(Records to process begins)
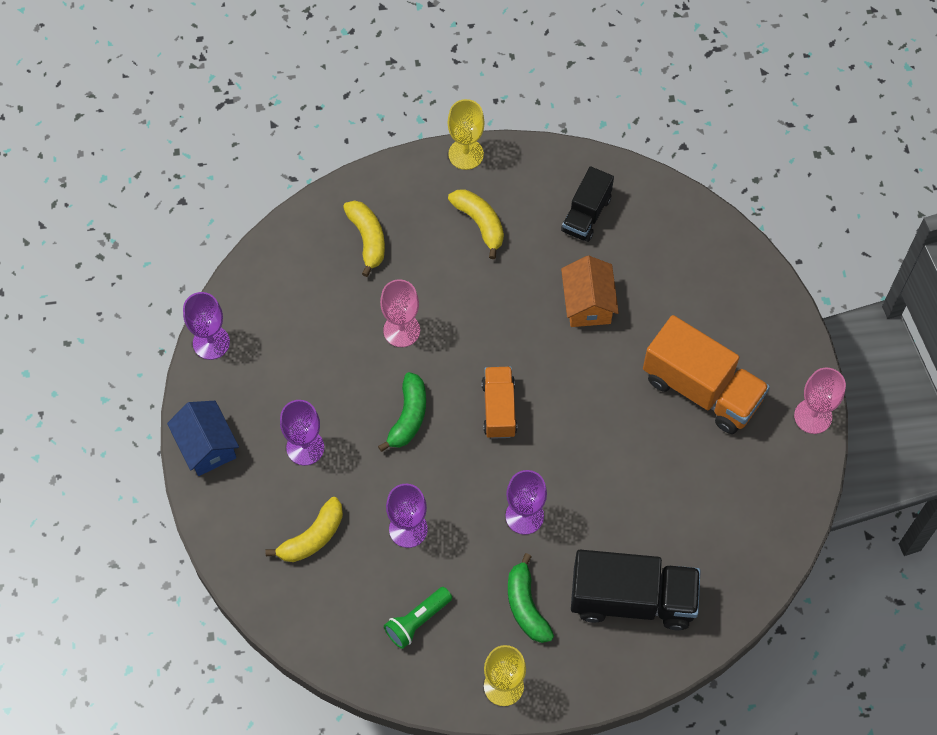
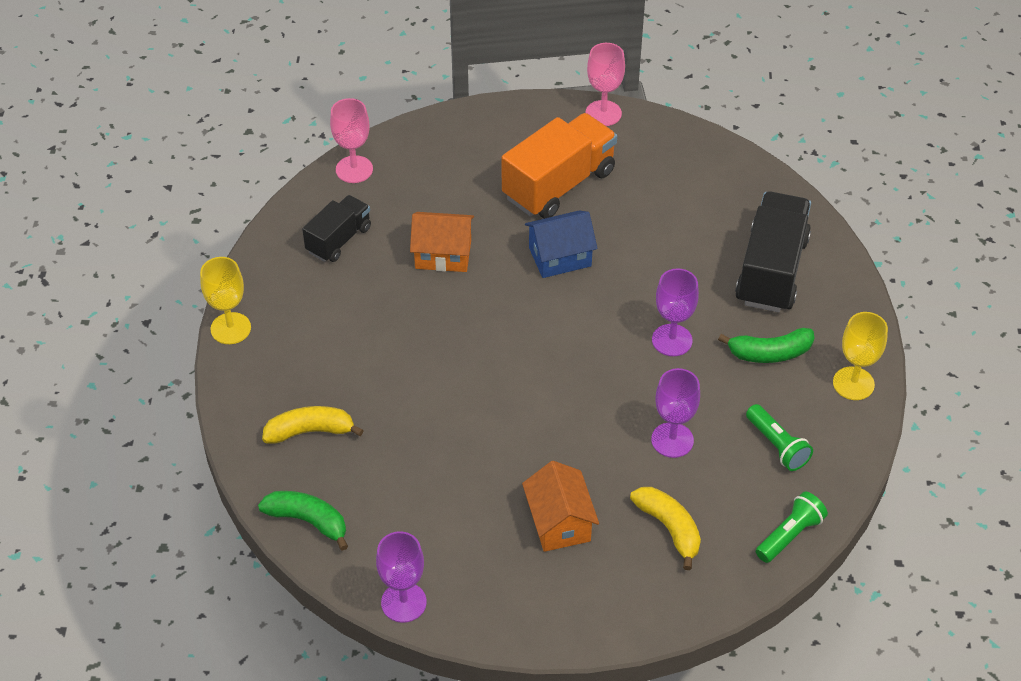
camera: 80 degrees left, 15 degrees down
(207, 446) = (539, 621): blue house -> blue house (560, 257)
(305, 447) = (559, 522): purple goblet -> orange house
(320, 639) = (790, 535): none -> green flashlight
(401, 330) = (434, 415): pink goblet -> pink goblet (354, 169)
(408, 416) = (540, 422): green banana -> green banana (308, 521)
(480, 223) = (322, 328): yellow banana -> none
(499, 409) = (547, 343): orange truck -> none
(586, 214) = (339, 240): black truck -> black truck turned 90 degrees counterclockwise

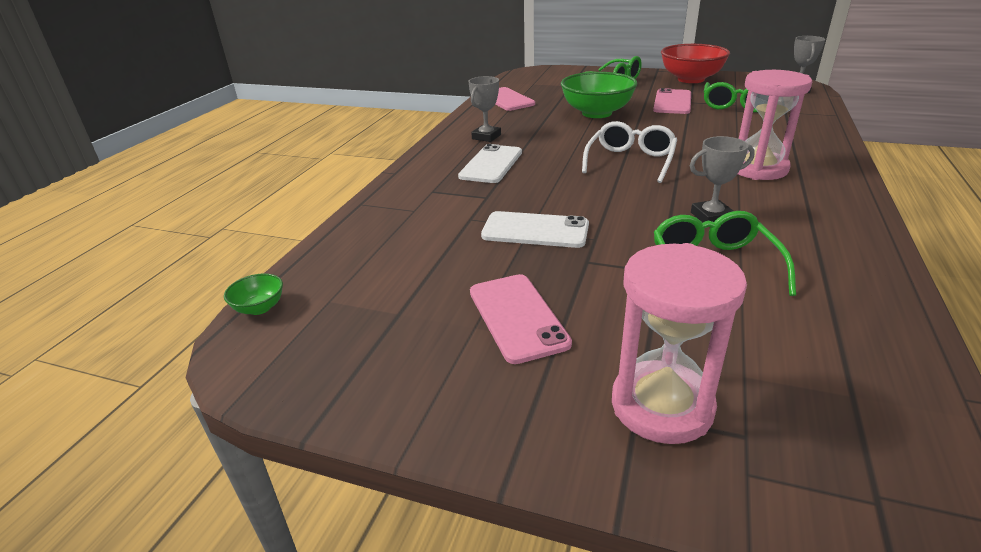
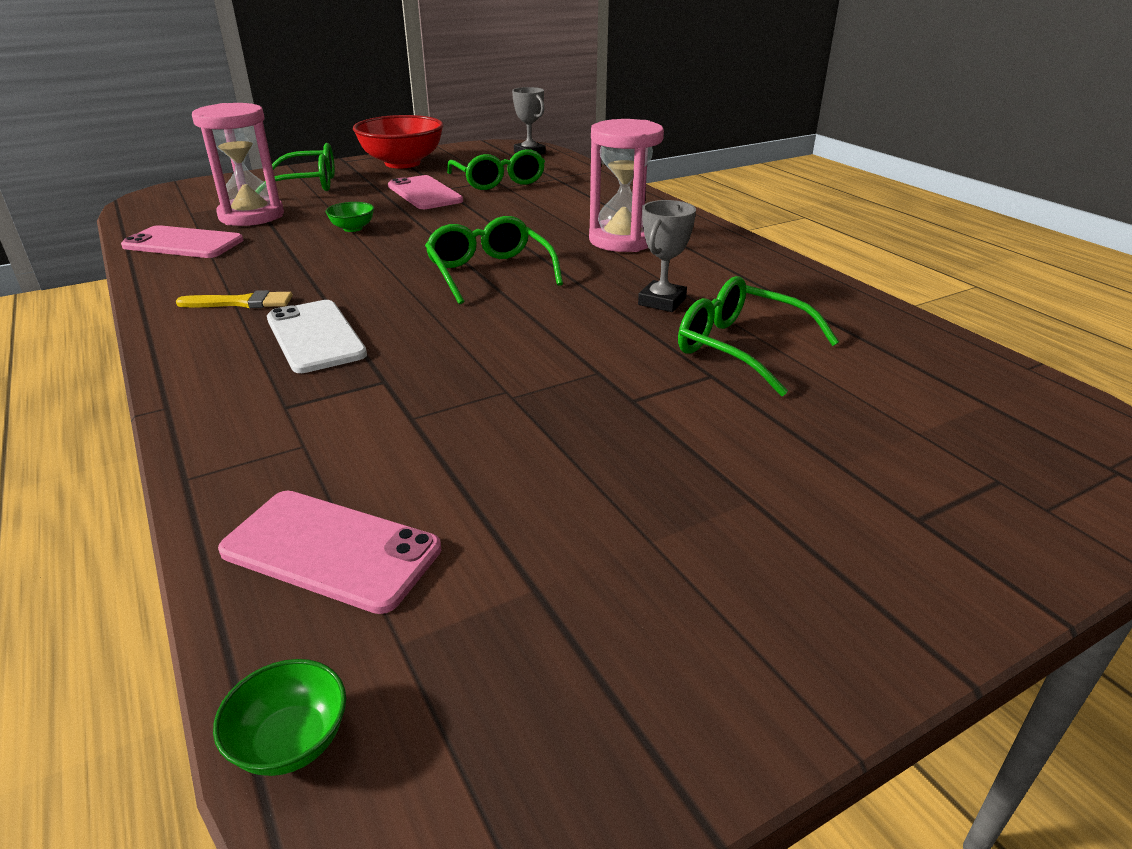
camera: 50 degrees left, 0 degrees up
(486, 137) = (241, 303): grey trophy -> yellow brush
(517, 317) = (673, 500): pink phone -> pink phone (331, 550)
(535, 230) = (520, 393): white phone -> none
(596, 113) = (353, 228): green bowl -> green bowl, size x0.43
(630, 161) = (489, 272): white glasses -> green glasses
(661, 406) = (921, 498): pink hourglass -> pink hourglass (251, 216)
(Records to process ends)
## Work instruction
Return the listing above unchanged, apart from dropping its pictures.

## Result of this task
camera: 80 degrees left, 15 degrees down
(207, 446) = (539, 621): blue house -> blue house (560, 257)
(305, 447) = (559, 522): purple goblet -> orange house
(320, 639) = (790, 535): none -> green flashlight
(401, 330) = (434, 415): pink goblet -> pink goblet (354, 169)
(408, 416) = (540, 422): green banana -> green banana (308, 521)
(480, 223) = (322, 328): yellow banana -> none
(499, 409) = (547, 343): orange truck -> none
(586, 214) = (339, 240): black truck -> black truck turned 90 degrees counterclockwise

camera: 50 degrees left, 0 degrees up
(486, 137) = (241, 303): grey trophy -> yellow brush
(517, 317) = (673, 500): pink phone -> pink phone (331, 550)
(535, 230) = (520, 393): white phone -> none
(596, 113) = (353, 228): green bowl -> green bowl, size x0.43
(630, 161) = (489, 272): white glasses -> green glasses
(661, 406) = (921, 498): pink hourglass -> pink hourglass (251, 216)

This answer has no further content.